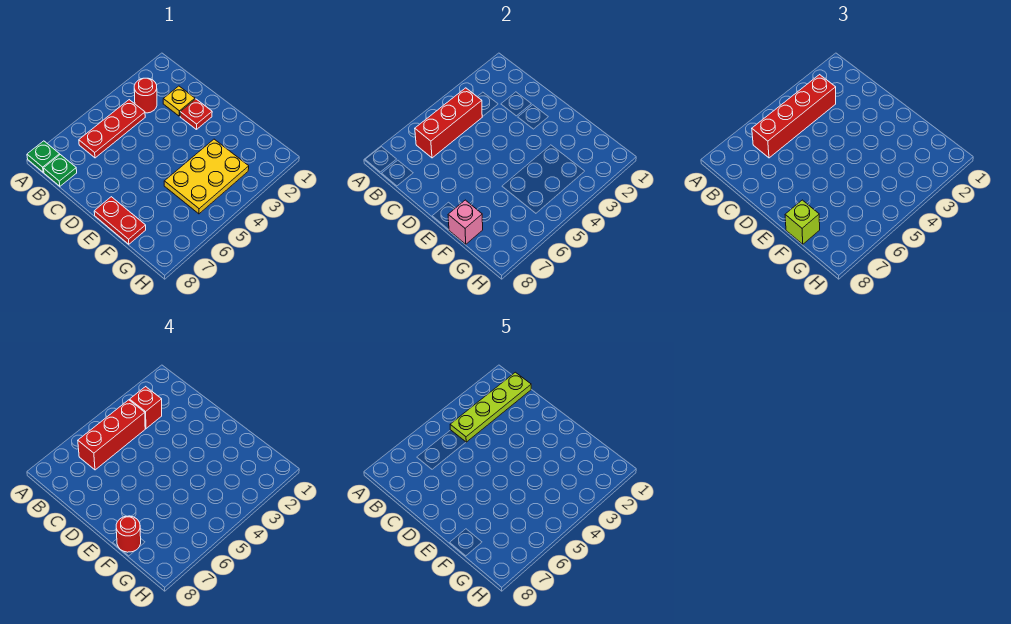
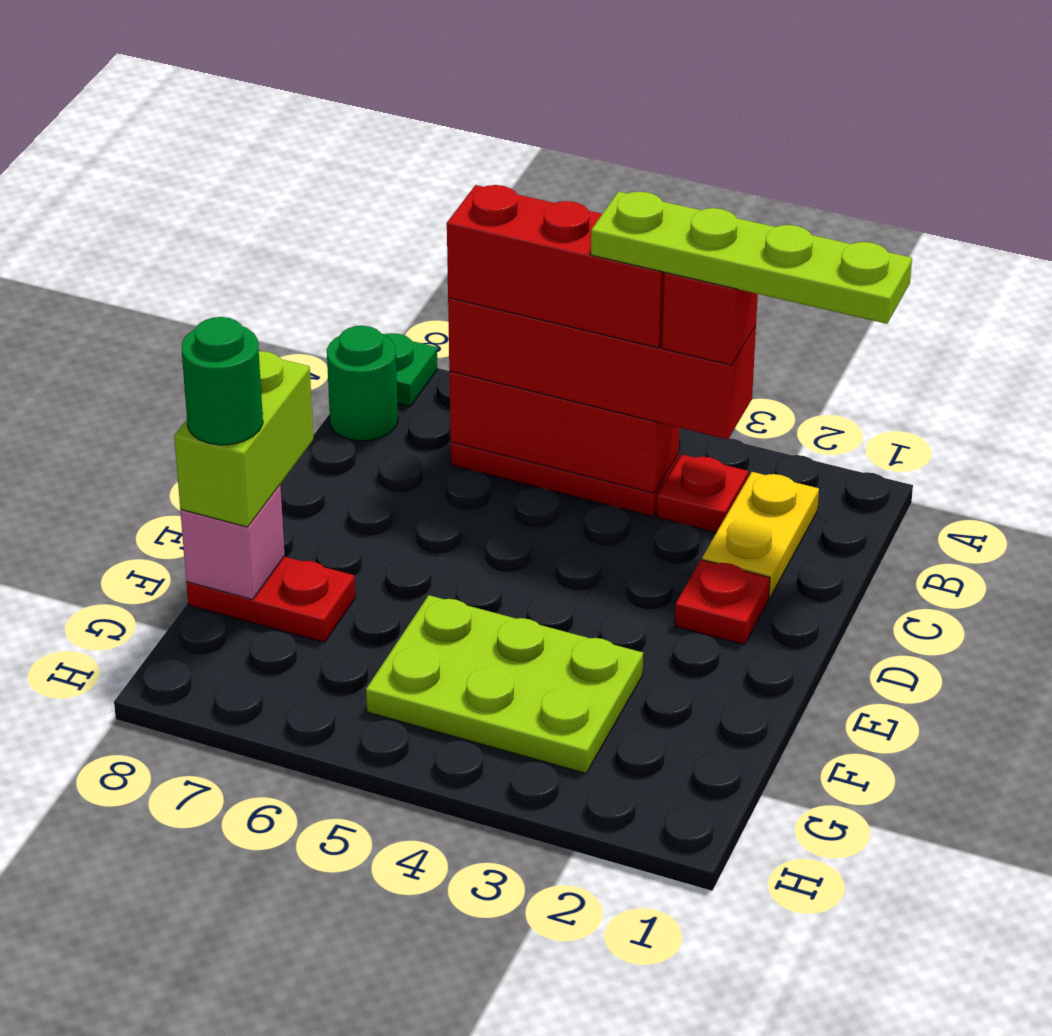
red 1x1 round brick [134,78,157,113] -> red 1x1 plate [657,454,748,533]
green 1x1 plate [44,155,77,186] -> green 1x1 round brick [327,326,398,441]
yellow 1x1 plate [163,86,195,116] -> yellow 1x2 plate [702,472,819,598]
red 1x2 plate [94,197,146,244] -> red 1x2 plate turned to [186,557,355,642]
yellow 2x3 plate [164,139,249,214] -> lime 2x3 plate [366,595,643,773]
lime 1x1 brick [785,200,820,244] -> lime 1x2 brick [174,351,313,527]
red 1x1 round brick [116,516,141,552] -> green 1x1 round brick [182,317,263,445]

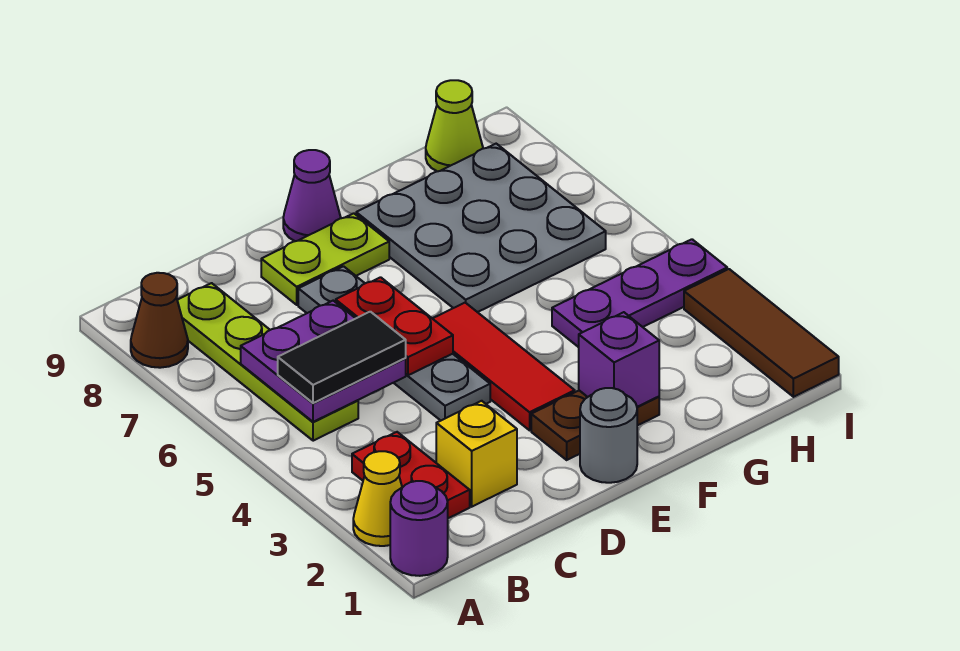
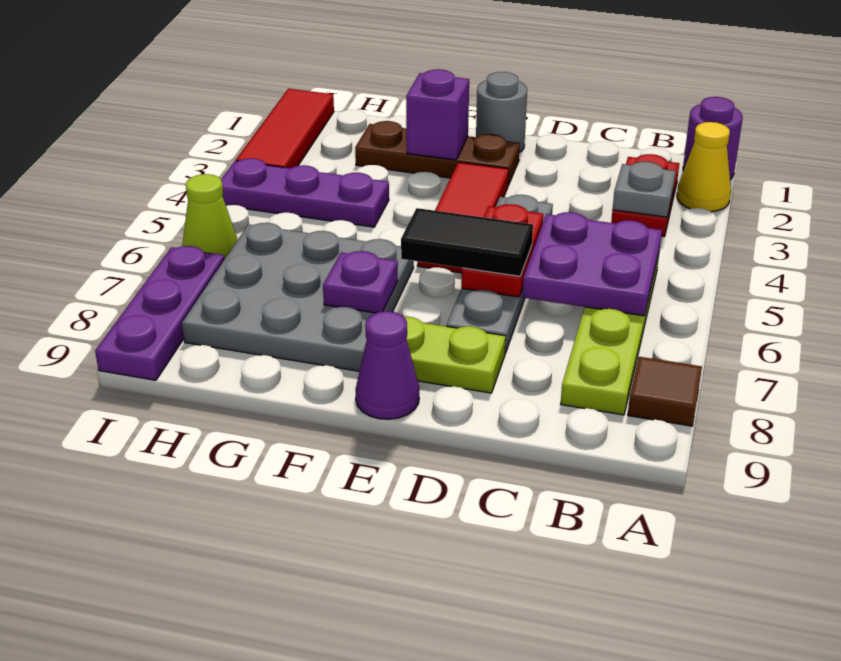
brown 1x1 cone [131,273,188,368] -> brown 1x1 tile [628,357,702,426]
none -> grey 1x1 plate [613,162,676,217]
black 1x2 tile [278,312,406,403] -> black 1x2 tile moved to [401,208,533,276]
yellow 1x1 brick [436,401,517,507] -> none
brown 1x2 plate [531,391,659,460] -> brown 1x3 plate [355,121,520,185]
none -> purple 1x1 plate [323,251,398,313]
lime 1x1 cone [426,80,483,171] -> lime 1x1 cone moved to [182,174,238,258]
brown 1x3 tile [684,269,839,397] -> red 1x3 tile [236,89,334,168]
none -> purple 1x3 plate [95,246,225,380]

(Problem description): Word for word, return the material above, but drop the pictures.

(Response to the task):
red 1x1 round brick [134,78,157,113] -> red 1x1 plate [657,454,748,533]
green 1x1 plate [44,155,77,186] -> green 1x1 round brick [327,326,398,441]
yellow 1x1 plate [163,86,195,116] -> yellow 1x2 plate [702,472,819,598]
red 1x2 plate [94,197,146,244] -> red 1x2 plate turned to [186,557,355,642]
yellow 2x3 plate [164,139,249,214] -> lime 2x3 plate [366,595,643,773]
lime 1x1 brick [785,200,820,244] -> lime 1x2 brick [174,351,313,527]
red 1x1 round brick [116,516,141,552] -> green 1x1 round brick [182,317,263,445]

brown 1x1 cone [131,273,188,368] -> brown 1x1 tile [628,357,702,426]
none -> grey 1x1 plate [613,162,676,217]
black 1x2 tile [278,312,406,403] -> black 1x2 tile moved to [401,208,533,276]
yellow 1x1 brick [436,401,517,507] -> none
brown 1x2 plate [531,391,659,460] -> brown 1x3 plate [355,121,520,185]
none -> purple 1x1 plate [323,251,398,313]
lime 1x1 cone [426,80,483,171] -> lime 1x1 cone moved to [182,174,238,258]
brown 1x3 tile [684,269,839,397] -> red 1x3 tile [236,89,334,168]
none -> purple 1x3 plate [95,246,225,380]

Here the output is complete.